BEGIN
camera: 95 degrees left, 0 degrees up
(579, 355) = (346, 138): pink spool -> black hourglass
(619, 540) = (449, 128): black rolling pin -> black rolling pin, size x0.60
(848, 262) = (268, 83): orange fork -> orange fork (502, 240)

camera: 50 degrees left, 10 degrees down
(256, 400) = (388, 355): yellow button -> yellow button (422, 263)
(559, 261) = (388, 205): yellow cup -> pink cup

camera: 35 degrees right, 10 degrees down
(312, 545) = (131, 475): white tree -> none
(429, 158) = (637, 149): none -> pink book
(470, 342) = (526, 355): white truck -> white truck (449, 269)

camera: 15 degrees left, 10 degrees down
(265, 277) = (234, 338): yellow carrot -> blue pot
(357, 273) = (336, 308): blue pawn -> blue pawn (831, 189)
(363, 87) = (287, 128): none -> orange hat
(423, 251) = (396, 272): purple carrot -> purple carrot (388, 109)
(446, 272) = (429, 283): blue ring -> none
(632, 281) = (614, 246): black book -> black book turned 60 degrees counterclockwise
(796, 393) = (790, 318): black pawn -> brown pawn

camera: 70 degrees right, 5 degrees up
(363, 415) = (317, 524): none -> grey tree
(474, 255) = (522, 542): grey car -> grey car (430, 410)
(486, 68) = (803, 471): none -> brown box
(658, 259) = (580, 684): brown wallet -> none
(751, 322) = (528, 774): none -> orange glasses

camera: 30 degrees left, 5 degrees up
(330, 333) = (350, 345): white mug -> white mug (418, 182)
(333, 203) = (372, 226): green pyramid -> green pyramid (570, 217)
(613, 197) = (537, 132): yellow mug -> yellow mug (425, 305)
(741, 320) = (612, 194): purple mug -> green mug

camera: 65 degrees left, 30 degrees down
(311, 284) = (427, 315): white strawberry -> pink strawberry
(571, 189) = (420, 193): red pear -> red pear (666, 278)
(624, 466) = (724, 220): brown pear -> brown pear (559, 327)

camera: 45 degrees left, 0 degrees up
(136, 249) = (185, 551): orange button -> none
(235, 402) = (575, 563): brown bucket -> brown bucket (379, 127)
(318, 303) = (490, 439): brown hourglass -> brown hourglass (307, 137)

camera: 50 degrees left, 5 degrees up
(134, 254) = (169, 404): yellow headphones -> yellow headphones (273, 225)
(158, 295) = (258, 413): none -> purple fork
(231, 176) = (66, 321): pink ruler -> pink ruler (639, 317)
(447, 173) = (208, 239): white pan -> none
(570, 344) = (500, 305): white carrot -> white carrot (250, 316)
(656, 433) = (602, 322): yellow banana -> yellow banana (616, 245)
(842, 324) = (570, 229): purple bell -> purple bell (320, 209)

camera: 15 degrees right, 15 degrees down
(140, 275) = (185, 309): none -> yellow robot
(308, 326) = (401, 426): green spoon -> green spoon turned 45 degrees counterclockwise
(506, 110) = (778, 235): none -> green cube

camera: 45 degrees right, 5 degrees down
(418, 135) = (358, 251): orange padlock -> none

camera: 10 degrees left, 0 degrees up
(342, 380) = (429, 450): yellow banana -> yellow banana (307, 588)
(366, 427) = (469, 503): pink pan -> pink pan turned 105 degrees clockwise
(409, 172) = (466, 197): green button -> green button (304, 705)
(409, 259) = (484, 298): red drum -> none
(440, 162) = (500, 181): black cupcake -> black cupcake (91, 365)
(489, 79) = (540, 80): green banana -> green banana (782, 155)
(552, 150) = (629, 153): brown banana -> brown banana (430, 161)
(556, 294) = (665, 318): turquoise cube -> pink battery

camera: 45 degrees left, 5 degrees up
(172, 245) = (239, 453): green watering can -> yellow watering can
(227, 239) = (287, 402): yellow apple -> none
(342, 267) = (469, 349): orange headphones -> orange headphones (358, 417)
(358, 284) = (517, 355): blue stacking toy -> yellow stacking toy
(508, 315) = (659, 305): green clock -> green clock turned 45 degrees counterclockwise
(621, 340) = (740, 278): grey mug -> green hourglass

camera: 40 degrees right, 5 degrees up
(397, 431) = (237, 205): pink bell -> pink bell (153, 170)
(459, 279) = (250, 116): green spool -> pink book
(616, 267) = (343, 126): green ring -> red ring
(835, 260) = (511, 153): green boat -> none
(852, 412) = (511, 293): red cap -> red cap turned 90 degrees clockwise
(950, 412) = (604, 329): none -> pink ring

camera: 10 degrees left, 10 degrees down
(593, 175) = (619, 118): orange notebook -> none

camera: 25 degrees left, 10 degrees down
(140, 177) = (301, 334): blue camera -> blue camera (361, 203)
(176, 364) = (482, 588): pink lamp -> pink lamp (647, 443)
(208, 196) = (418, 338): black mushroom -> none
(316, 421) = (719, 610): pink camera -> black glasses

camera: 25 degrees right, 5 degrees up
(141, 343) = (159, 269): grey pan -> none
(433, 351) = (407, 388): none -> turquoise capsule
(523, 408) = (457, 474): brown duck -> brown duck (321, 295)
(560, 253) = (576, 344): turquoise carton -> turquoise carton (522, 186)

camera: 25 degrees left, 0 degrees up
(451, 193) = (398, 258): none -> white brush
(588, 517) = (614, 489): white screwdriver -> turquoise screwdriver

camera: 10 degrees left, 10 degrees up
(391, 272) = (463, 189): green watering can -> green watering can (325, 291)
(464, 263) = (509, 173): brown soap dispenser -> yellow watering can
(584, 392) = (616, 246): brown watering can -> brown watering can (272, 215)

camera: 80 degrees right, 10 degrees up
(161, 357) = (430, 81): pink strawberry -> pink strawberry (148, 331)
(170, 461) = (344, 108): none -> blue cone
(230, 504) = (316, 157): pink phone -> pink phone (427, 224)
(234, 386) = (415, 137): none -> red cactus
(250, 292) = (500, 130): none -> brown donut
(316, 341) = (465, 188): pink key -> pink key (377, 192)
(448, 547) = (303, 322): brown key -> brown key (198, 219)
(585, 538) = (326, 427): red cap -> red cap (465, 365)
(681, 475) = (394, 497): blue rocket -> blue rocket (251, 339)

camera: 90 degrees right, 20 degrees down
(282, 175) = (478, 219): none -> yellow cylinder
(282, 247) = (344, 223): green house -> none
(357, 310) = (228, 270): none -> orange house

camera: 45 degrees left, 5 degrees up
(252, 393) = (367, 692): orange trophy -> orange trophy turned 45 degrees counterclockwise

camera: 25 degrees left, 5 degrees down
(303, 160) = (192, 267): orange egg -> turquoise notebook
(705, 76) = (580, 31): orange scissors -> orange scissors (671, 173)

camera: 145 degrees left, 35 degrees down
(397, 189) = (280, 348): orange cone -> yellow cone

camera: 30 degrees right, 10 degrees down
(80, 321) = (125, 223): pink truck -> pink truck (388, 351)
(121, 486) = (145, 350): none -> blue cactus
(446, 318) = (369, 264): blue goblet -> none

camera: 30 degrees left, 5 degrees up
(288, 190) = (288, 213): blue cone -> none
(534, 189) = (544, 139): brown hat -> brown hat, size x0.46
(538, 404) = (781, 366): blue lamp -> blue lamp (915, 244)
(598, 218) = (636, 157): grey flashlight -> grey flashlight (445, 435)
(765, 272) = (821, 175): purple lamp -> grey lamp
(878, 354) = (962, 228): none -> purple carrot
END
• _WHAT IS NEEDED_: Precisely the lines between those holding "(391, 272) = (463, 189): green" and "(161, 357) = (430, 81): pink", inclusive, are to be reproduced from the listing above, with nothing added.

• _OUTPUT BELOW_:
(391, 272) = (463, 189): green watering can -> green watering can (325, 291)
(464, 263) = (509, 173): brown soap dispenser -> yellow watering can
(584, 392) = (616, 246): brown watering can -> brown watering can (272, 215)

camera: 80 degrees right, 10 degrees up
(161, 357) = (430, 81): pink strawberry -> pink strawberry (148, 331)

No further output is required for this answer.